* _DATASET RECORDS_

***

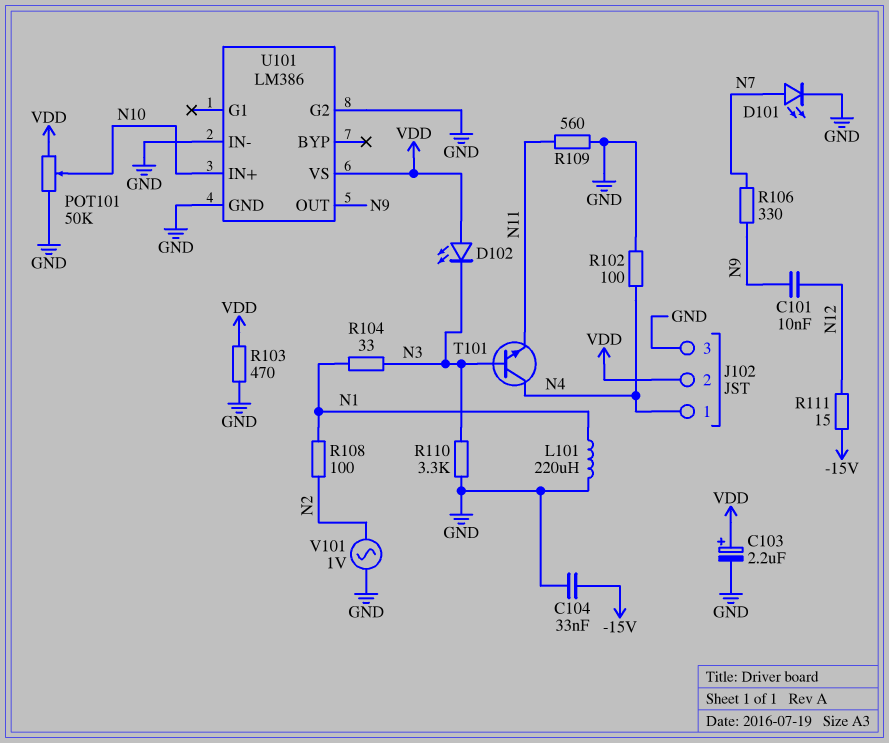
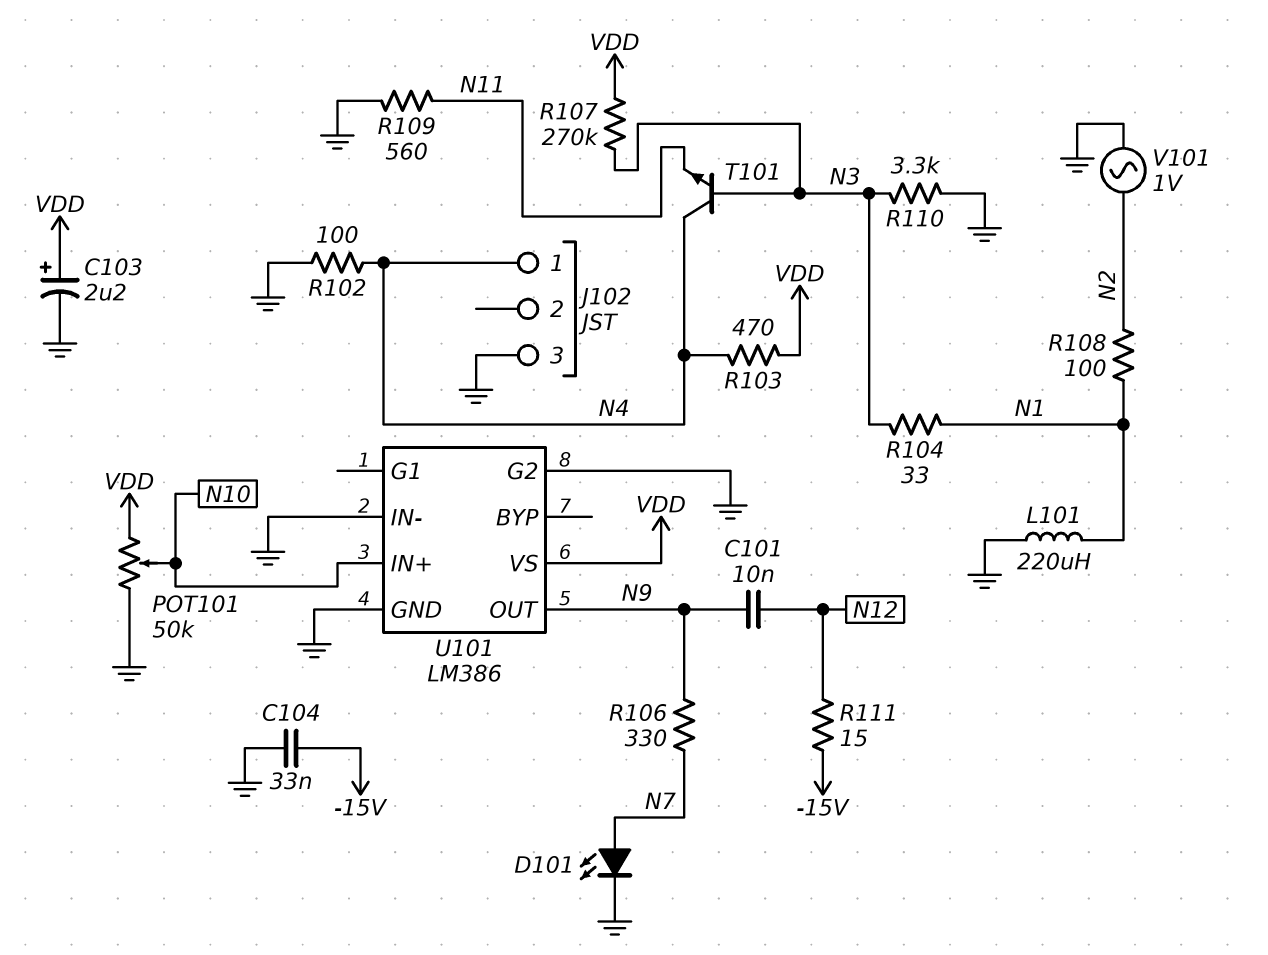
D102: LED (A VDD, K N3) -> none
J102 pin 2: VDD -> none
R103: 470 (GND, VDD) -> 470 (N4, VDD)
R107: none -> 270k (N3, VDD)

***

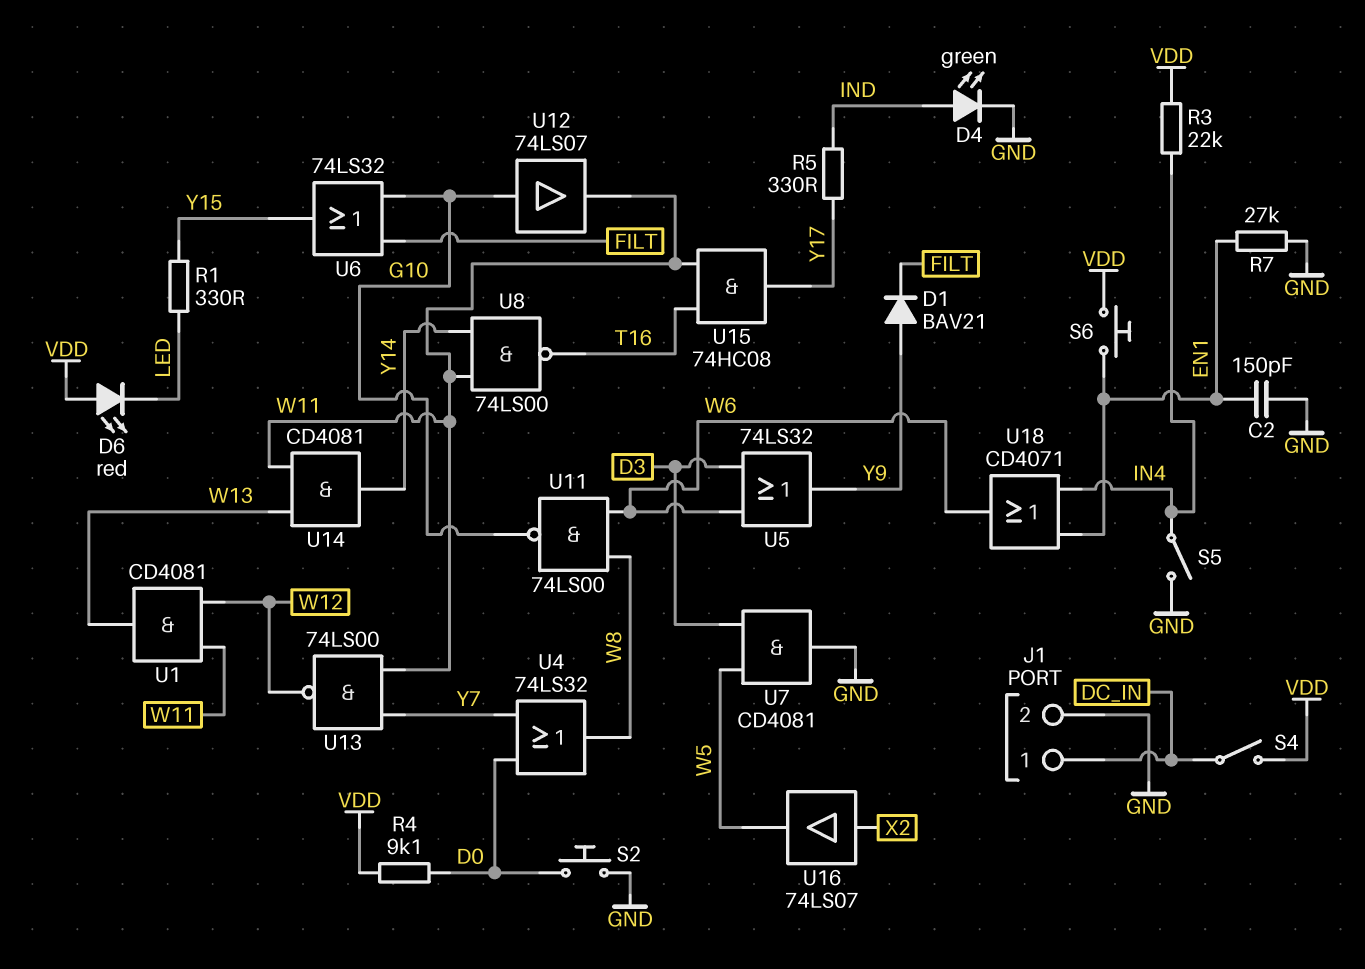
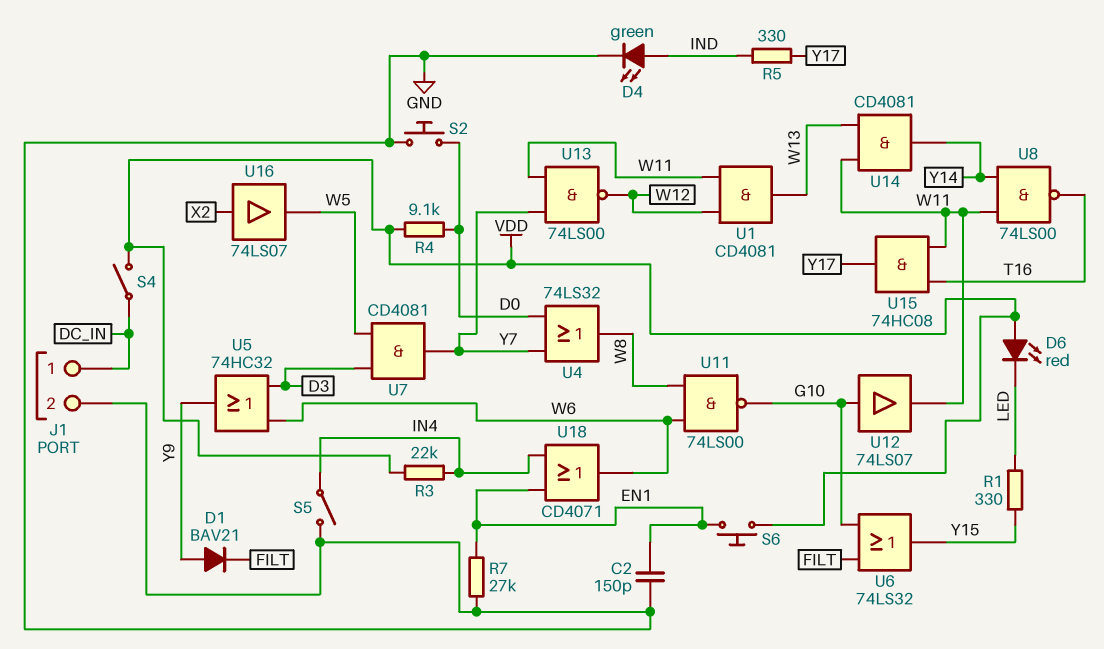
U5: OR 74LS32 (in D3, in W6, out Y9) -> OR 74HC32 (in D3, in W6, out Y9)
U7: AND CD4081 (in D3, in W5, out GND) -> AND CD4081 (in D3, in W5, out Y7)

***

* _WHAT IS EXPECTED_
Look over the listing above. Pick out and copy every line that includes "none".

* _TASK RESPONSE_
D102: LED (A VDD, K N3) -> none
J102 pin 2: VDD -> none
R107: none -> 270k (N3, VDD)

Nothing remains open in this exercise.